TRY IT:
Once you have read the listing below, output it again exactly.

MATERIAL FOR THIS TASK:
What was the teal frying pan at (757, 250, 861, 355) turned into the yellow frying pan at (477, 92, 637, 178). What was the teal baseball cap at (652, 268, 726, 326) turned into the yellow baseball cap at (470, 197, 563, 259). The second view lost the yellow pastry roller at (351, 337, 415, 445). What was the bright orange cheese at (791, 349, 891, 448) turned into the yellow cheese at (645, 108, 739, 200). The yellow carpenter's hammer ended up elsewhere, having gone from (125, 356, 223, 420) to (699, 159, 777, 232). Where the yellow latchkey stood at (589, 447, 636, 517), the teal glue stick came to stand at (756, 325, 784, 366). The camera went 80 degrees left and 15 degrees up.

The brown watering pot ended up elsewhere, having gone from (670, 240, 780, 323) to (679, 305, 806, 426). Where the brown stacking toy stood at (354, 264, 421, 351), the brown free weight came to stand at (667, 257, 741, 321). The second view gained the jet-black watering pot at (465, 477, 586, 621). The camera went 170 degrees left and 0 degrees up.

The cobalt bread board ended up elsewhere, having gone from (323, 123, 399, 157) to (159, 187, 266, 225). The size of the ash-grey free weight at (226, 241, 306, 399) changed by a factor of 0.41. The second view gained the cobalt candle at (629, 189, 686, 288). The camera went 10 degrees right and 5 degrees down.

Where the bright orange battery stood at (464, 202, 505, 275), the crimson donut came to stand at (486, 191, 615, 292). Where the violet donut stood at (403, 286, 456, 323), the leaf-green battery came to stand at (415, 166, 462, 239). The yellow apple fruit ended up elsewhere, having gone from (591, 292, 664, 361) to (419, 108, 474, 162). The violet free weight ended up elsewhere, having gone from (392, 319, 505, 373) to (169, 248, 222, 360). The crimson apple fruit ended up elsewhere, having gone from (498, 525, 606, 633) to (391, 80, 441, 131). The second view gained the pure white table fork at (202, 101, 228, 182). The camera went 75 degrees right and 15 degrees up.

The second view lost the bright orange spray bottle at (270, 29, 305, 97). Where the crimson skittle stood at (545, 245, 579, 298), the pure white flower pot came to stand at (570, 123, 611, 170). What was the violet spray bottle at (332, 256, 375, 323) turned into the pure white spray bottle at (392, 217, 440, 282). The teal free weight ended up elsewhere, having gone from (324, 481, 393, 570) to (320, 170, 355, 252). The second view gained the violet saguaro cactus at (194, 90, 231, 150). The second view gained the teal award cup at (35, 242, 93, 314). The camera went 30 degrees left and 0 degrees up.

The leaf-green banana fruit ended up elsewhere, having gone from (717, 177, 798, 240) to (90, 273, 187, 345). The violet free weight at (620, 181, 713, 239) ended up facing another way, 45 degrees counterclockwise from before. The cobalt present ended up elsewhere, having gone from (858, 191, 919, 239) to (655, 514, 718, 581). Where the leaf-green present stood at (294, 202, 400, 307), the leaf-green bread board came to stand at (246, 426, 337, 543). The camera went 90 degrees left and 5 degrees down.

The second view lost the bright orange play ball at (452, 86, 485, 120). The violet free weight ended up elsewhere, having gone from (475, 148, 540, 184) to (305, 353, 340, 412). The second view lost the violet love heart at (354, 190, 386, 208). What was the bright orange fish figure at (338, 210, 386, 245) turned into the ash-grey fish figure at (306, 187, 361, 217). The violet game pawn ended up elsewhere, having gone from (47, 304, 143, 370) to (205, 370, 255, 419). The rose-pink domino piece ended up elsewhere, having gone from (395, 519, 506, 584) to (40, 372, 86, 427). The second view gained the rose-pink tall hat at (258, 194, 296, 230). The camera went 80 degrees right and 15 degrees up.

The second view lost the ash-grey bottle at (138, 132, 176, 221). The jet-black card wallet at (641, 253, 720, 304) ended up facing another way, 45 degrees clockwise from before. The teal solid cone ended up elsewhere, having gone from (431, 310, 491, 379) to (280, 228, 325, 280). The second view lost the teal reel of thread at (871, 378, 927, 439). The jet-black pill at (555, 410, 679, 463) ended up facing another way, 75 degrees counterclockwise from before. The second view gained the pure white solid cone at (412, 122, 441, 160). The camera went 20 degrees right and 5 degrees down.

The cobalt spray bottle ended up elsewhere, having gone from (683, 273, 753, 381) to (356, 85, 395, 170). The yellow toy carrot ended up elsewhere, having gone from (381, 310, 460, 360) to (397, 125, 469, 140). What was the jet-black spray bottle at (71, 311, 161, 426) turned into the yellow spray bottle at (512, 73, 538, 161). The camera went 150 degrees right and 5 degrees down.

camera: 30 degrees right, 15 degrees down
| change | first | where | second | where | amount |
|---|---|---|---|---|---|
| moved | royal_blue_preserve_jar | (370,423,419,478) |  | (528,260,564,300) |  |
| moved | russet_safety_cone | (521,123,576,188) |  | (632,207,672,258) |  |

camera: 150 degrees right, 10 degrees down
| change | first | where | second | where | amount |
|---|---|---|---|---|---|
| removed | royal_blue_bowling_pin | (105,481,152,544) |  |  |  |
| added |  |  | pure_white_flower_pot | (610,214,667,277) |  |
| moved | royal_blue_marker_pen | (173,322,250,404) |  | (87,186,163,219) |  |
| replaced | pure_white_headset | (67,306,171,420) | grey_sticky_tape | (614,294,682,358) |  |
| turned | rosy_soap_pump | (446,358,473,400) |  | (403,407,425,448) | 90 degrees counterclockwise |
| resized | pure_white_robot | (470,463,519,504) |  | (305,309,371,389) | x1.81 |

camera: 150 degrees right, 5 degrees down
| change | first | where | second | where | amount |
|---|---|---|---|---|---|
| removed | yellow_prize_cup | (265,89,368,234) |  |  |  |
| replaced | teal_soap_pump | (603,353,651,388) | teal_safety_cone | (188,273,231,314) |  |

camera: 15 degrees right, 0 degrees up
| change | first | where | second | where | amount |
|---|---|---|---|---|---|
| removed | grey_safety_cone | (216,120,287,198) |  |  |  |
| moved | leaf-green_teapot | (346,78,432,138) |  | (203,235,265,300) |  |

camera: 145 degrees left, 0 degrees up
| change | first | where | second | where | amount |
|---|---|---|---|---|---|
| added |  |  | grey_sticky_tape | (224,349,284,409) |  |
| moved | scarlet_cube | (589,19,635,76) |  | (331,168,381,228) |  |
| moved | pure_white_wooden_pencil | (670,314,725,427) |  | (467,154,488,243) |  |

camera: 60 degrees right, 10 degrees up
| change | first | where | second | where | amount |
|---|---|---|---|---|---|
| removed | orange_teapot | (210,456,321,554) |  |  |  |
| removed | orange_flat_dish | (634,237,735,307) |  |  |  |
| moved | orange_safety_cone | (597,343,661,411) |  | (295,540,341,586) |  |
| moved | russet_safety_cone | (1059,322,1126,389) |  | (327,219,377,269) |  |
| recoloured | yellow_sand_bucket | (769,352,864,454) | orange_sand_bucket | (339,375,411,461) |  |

EXERCISE SOLUTION:
What was the teal frying pan at (757, 250, 861, 355) turned into the yellow frying pan at (477, 92, 637, 178). What was the teal baseball cap at (652, 268, 726, 326) turned into the yellow baseball cap at (470, 197, 563, 259). The second view lost the yellow pastry roller at (351, 337, 415, 445). What was the bright orange cheese at (791, 349, 891, 448) turned into the yellow cheese at (645, 108, 739, 200). The yellow carpenter's hammer ended up elsewhere, having gone from (125, 356, 223, 420) to (699, 159, 777, 232). Where the yellow latchkey stood at (589, 447, 636, 517), the teal glue stick came to stand at (756, 325, 784, 366). The camera went 80 degrees left and 15 degrees up.

The brown watering pot ended up elsewhere, having gone from (670, 240, 780, 323) to (679, 305, 806, 426). Where the brown stacking toy stood at (354, 264, 421, 351), the brown free weight came to stand at (667, 257, 741, 321). The second view gained the jet-black watering pot at (465, 477, 586, 621). The camera went 170 degrees left and 0 degrees up.

The cobalt bread board ended up elsewhere, having gone from (323, 123, 399, 157) to (159, 187, 266, 225). The size of the ash-grey free weight at (226, 241, 306, 399) changed by a factor of 0.41. The second view gained the cobalt candle at (629, 189, 686, 288). The camera went 10 degrees right and 5 degrees down.

Where the bright orange battery stood at (464, 202, 505, 275), the crimson donut came to stand at (486, 191, 615, 292). Where the violet donut stood at (403, 286, 456, 323), the leaf-green battery came to stand at (415, 166, 462, 239). The yellow apple fruit ended up elsewhere, having gone from (591, 292, 664, 361) to (419, 108, 474, 162). The violet free weight ended up elsewhere, having gone from (392, 319, 505, 373) to (169, 248, 222, 360). The crimson apple fruit ended up elsewhere, having gone from (498, 525, 606, 633) to (391, 80, 441, 131). The second view gained the pure white table fork at (202, 101, 228, 182). The camera went 75 degrees right and 15 degrees up.

The second view lost the bright orange spray bottle at (270, 29, 305, 97). Where the crimson skittle stood at (545, 245, 579, 298), the pure white flower pot came to stand at (570, 123, 611, 170). What was the violet spray bottle at (332, 256, 375, 323) turned into the pure white spray bottle at (392, 217, 440, 282). The teal free weight ended up elsewhere, having gone from (324, 481, 393, 570) to (320, 170, 355, 252). The second view gained the violet saguaro cactus at (194, 90, 231, 150). The second view gained the teal award cup at (35, 242, 93, 314). The camera went 30 degrees left and 0 degrees up.

The leaf-green banana fruit ended up elsewhere, having gone from (717, 177, 798, 240) to (90, 273, 187, 345). The violet free weight at (620, 181, 713, 239) ended up facing another way, 45 degrees counterclockwise from before. The cobalt present ended up elsewhere, having gone from (858, 191, 919, 239) to (655, 514, 718, 581). Where the leaf-green present stood at (294, 202, 400, 307), the leaf-green bread board came to stand at (246, 426, 337, 543). The camera went 90 degrees left and 5 degrees down.

The second view lost the bright orange play ball at (452, 86, 485, 120). The violet free weight ended up elsewhere, having gone from (475, 148, 540, 184) to (305, 353, 340, 412). The second view lost the violet love heart at (354, 190, 386, 208). What was the bright orange fish figure at (338, 210, 386, 245) turned into the ash-grey fish figure at (306, 187, 361, 217). The violet game pawn ended up elsewhere, having gone from (47, 304, 143, 370) to (205, 370, 255, 419). The rose-pink domino piece ended up elsewhere, having gone from (395, 519, 506, 584) to (40, 372, 86, 427). The second view gained the rose-pink tall hat at (258, 194, 296, 230). The camera went 80 degrees right and 15 degrees up.

The second view lost the ash-grey bottle at (138, 132, 176, 221). The jet-black card wallet at (641, 253, 720, 304) ended up facing another way, 45 degrees clockwise from before. The teal solid cone ended up elsewhere, having gone from (431, 310, 491, 379) to (280, 228, 325, 280). The second view lost the teal reel of thread at (871, 378, 927, 439). The jet-black pill at (555, 410, 679, 463) ended up facing another way, 75 degrees counterclockwise from before. The second view gained the pure white solid cone at (412, 122, 441, 160). The camera went 20 degrees right and 5 degrees down.

The cobalt spray bottle ended up elsewhere, having gone from (683, 273, 753, 381) to (356, 85, 395, 170). The yellow toy carrot ended up elsewhere, having gone from (381, 310, 460, 360) to (397, 125, 469, 140). What was the jet-black spray bottle at (71, 311, 161, 426) turned into the yellow spray bottle at (512, 73, 538, 161). The camera went 150 degrees right and 5 degrees down.

camera: 30 degrees right, 15 degrees down
| change | first | where | second | where | amount |
|---|---|---|---|---|---|
| moved | royal_blue_preserve_jar | (370,423,419,478) |  | (528,260,564,300) |  |
| moved | russet_safety_cone | (521,123,576,188) |  | (632,207,672,258) |  |

camera: 150 degrees right, 10 degrees down
| change | first | where | second | where | amount |
|---|---|---|---|---|---|
| removed | royal_blue_bowling_pin | (105,481,152,544) |  |  |  |
| added |  |  | pure_white_flower_pot | (610,214,667,277) |  |
| moved | royal_blue_marker_pen | (173,322,250,404) |  | (87,186,163,219) |  |
| replaced | pure_white_headset | (67,306,171,420) | grey_sticky_tape | (614,294,682,358) |  |
| turned | rosy_soap_pump | (446,358,473,400) |  | (403,407,425,448) | 90 degrees counterclockwise |
| resized | pure_white_robot | (470,463,519,504) |  | (305,309,371,389) | x1.81 |

camera: 150 degrees right, 5 degrees down
| change | first | where | second | where | amount |
|---|---|---|---|---|---|
| removed | yellow_prize_cup | (265,89,368,234) |  |  |  |
| replaced | teal_soap_pump | (603,353,651,388) | teal_safety_cone | (188,273,231,314) |  |

camera: 15 degrees right, 0 degrees up
| change | first | where | second | where | amount |
|---|---|---|---|---|---|
| removed | grey_safety_cone | (216,120,287,198) |  |  |  |
| moved | leaf-green_teapot | (346,78,432,138) |  | (203,235,265,300) |  |

camera: 145 degrees left, 0 degrees up
| change | first | where | second | where | amount |
|---|---|---|---|---|---|
| added |  |  | grey_sticky_tape | (224,349,284,409) |  |
| moved | scarlet_cube | (589,19,635,76) |  | (331,168,381,228) |  |
| moved | pure_white_wooden_pencil | (670,314,725,427) |  | (467,154,488,243) |  |

camera: 60 degrees right, 10 degrees up
| change | first | where | second | where | amount |
|---|---|---|---|---|---|
| removed | orange_teapot | (210,456,321,554) |  |  |  |
| removed | orange_flat_dish | (634,237,735,307) |  |  |  |
| moved | orange_safety_cone | (597,343,661,411) |  | (295,540,341,586) |  |
| moved | russet_safety_cone | (1059,322,1126,389) |  | (327,219,377,269) |  |
| recoloured | yellow_sand_bucket | (769,352,864,454) | orange_sand_bucket | (339,375,411,461) |  |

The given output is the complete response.